### WORK TO COMPLETE
Your answer must be every line of the data that holds the string "DGND".

### STORED DATA
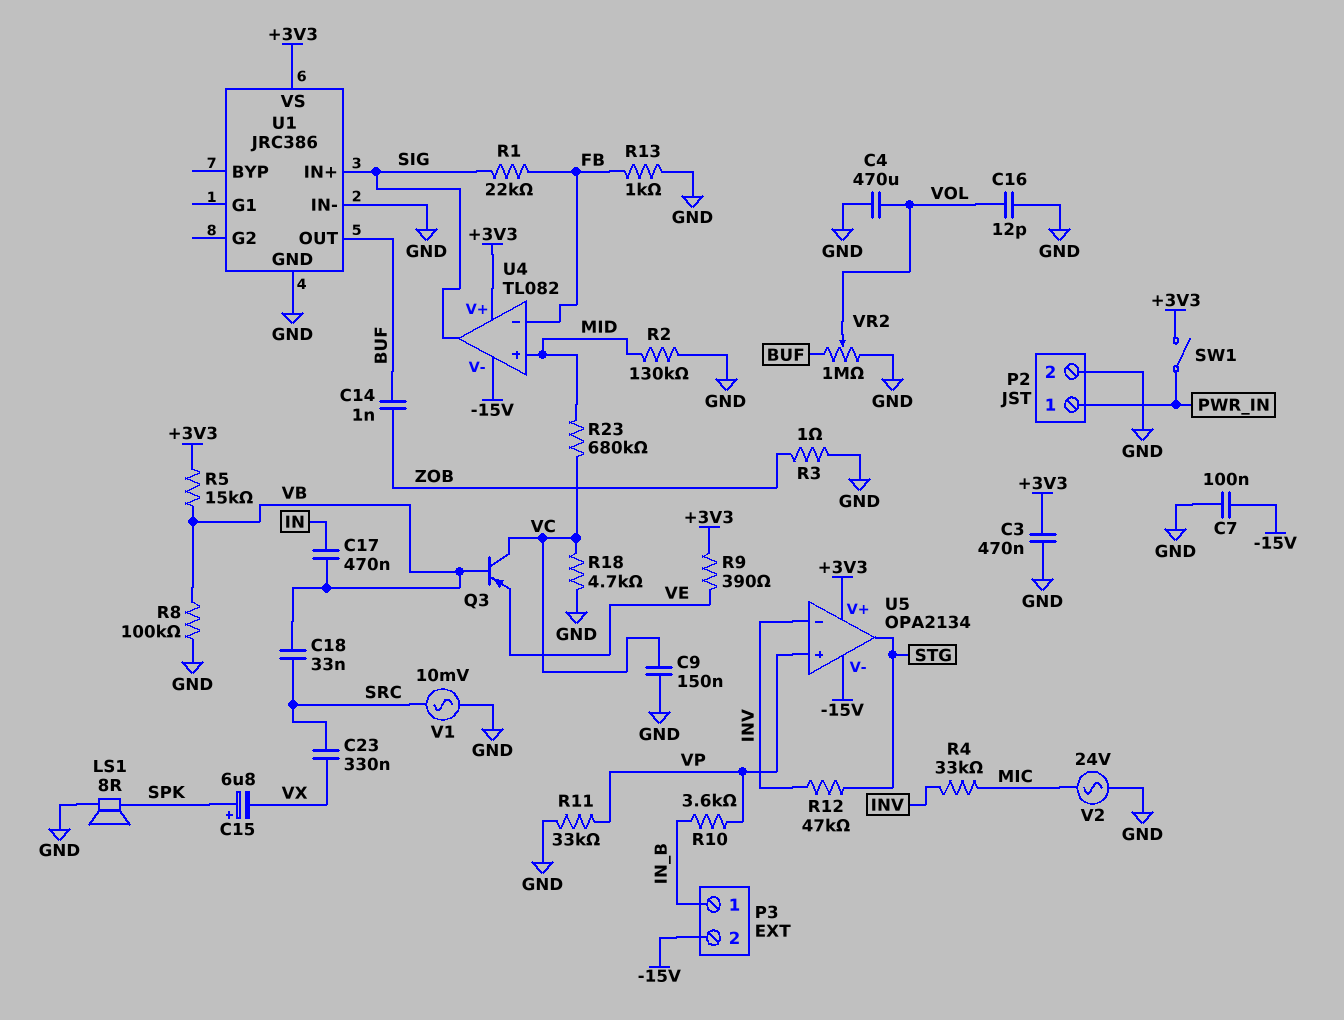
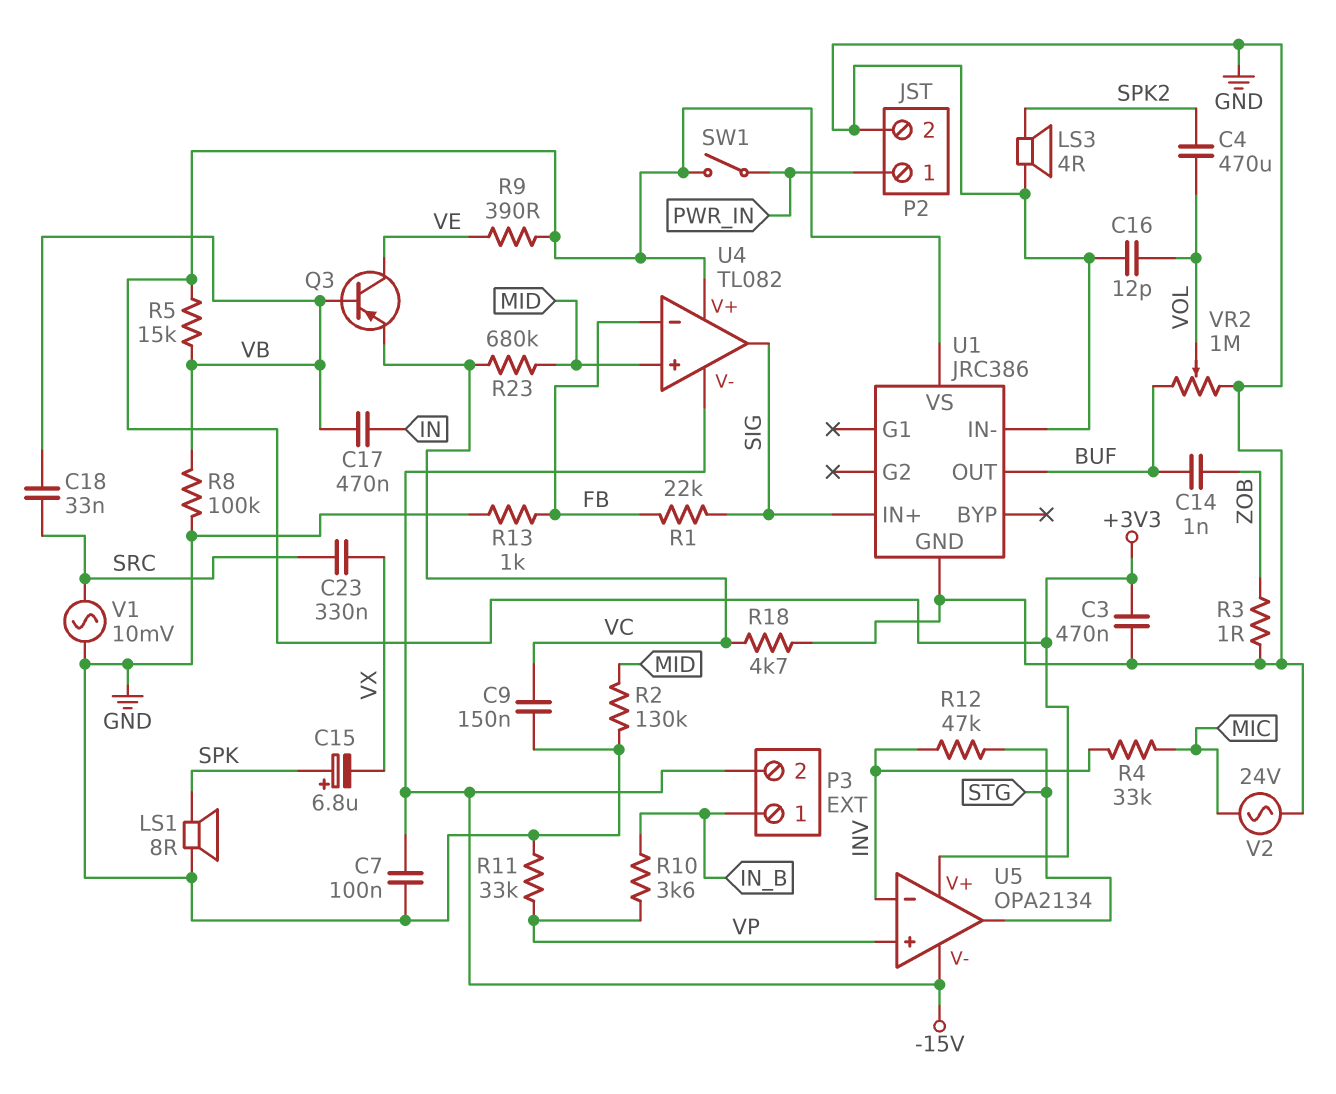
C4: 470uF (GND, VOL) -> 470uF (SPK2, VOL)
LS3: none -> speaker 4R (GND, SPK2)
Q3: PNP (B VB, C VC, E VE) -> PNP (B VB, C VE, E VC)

--

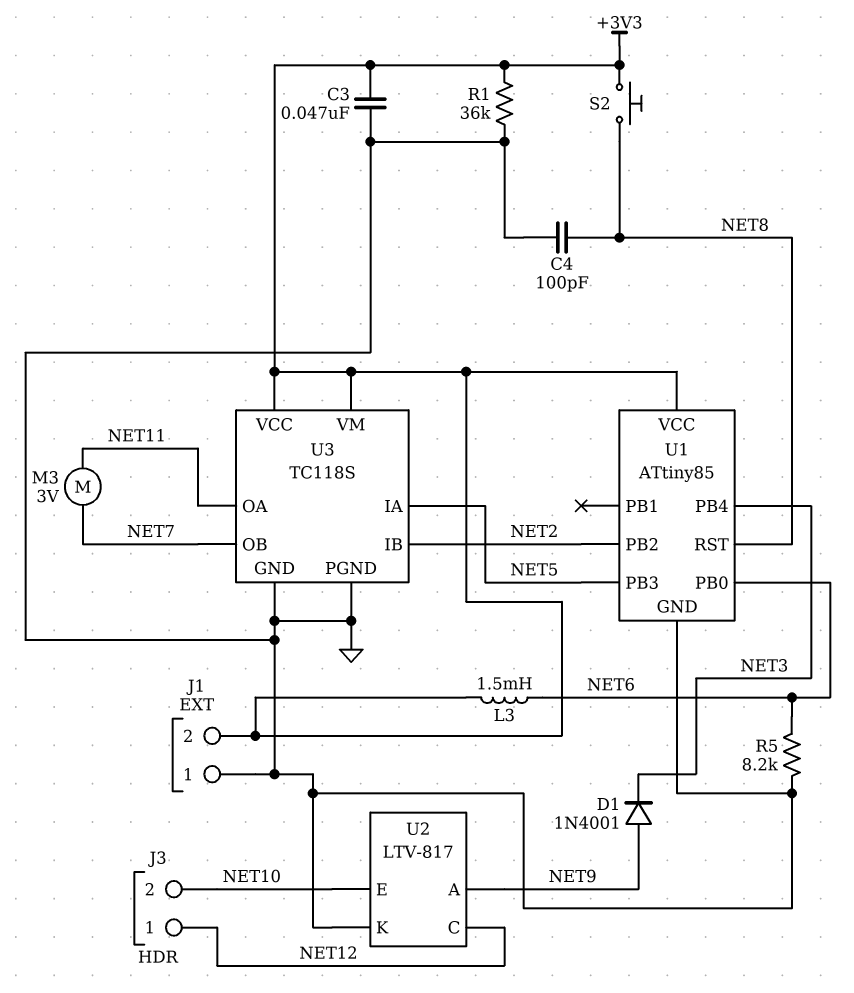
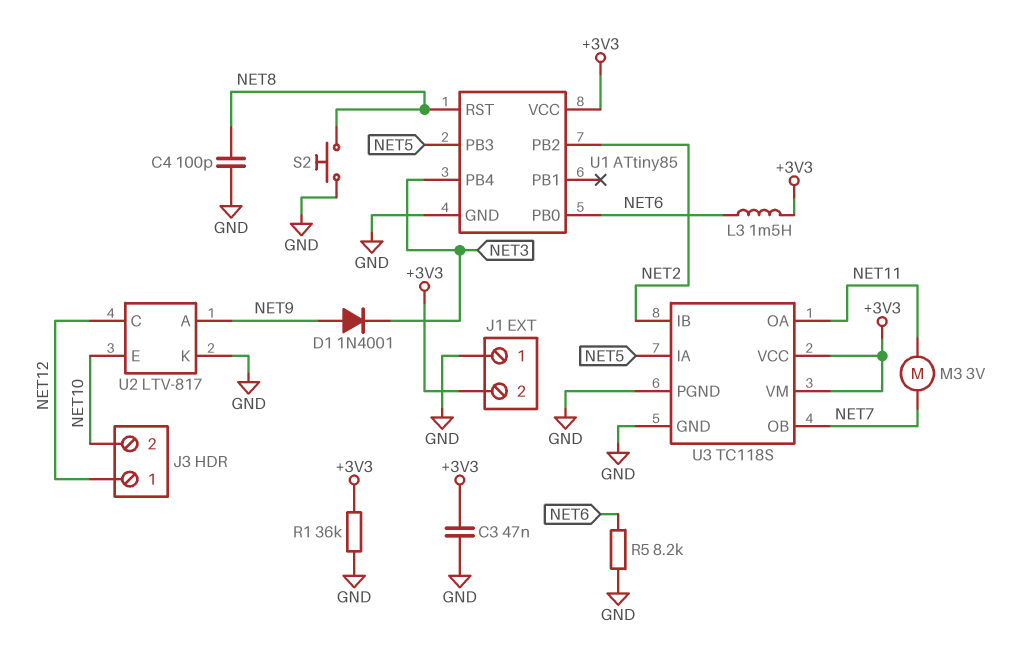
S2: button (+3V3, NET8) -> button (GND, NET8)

==

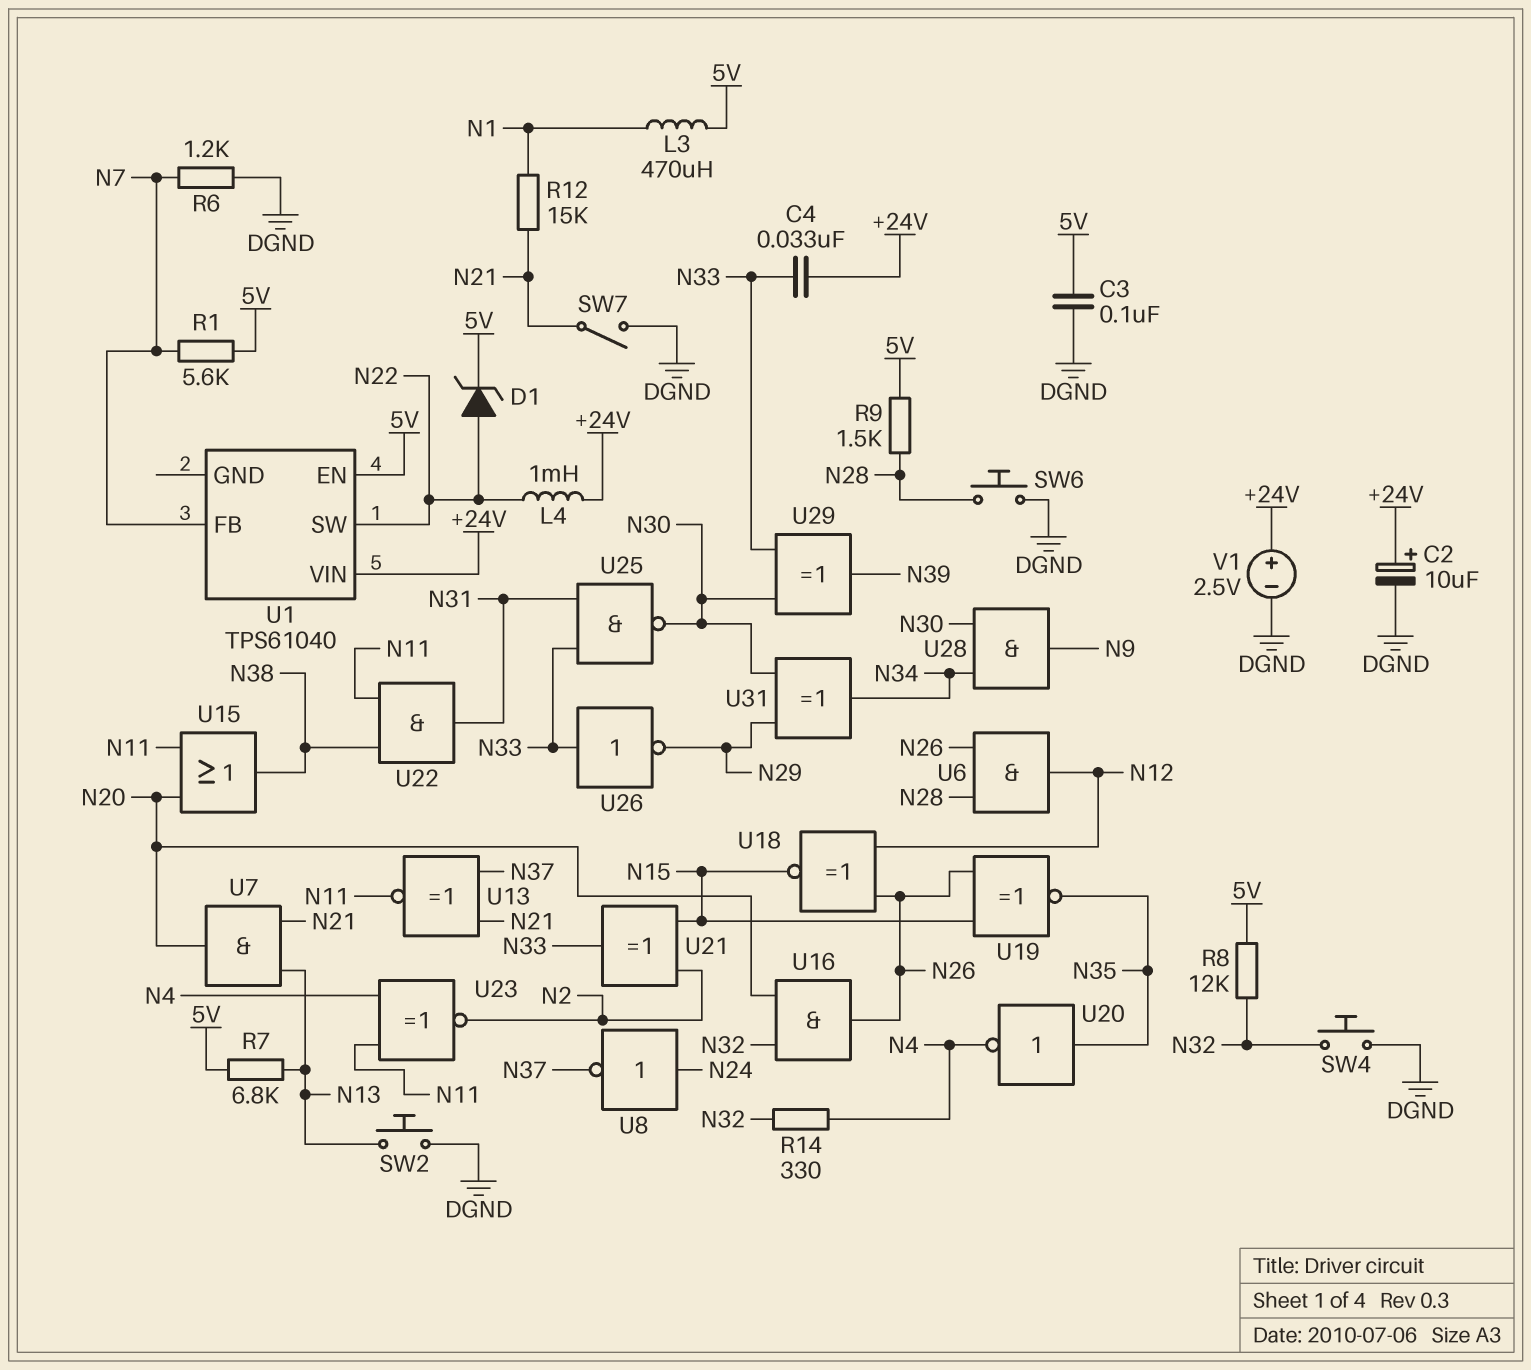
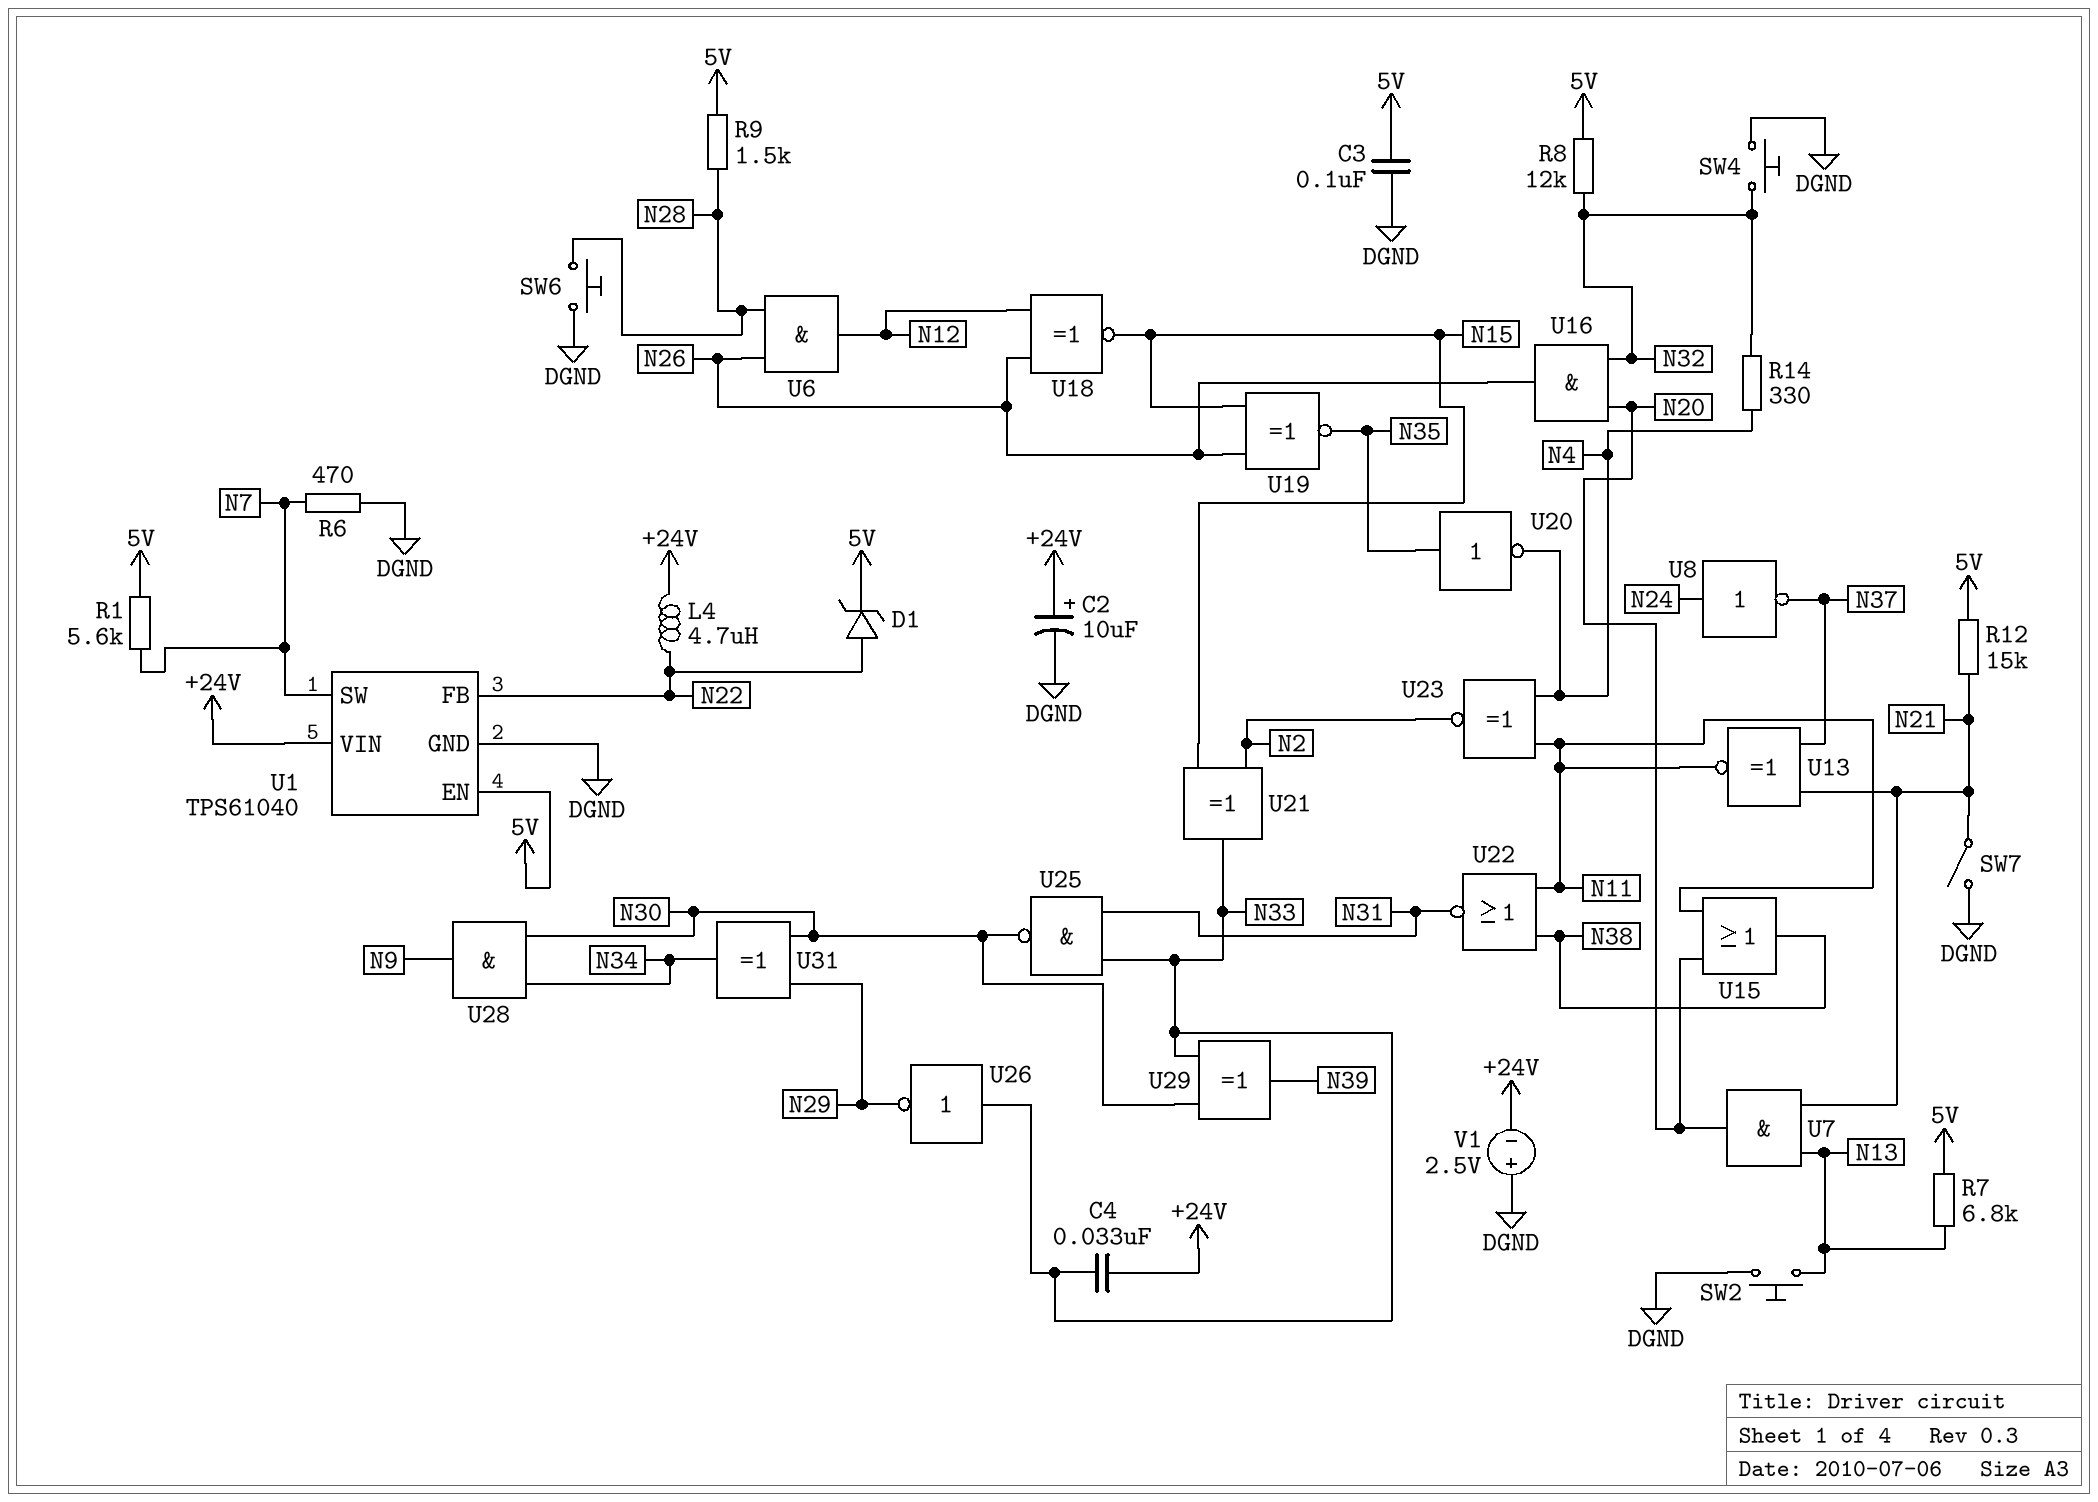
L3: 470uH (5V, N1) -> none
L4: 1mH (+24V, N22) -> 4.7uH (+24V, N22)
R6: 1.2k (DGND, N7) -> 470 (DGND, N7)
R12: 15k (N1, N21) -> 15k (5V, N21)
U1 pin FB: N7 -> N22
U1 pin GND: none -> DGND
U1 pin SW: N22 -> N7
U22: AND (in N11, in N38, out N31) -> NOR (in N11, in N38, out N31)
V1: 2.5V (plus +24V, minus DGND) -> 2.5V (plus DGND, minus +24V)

### TASK RESPONSE
R6: 1.2k (DGND, N7) -> 470 (DGND, N7)
U1 pin GND: none -> DGND
V1: 2.5V (plus +24V, minus DGND) -> 2.5V (plus DGND, minus +24V)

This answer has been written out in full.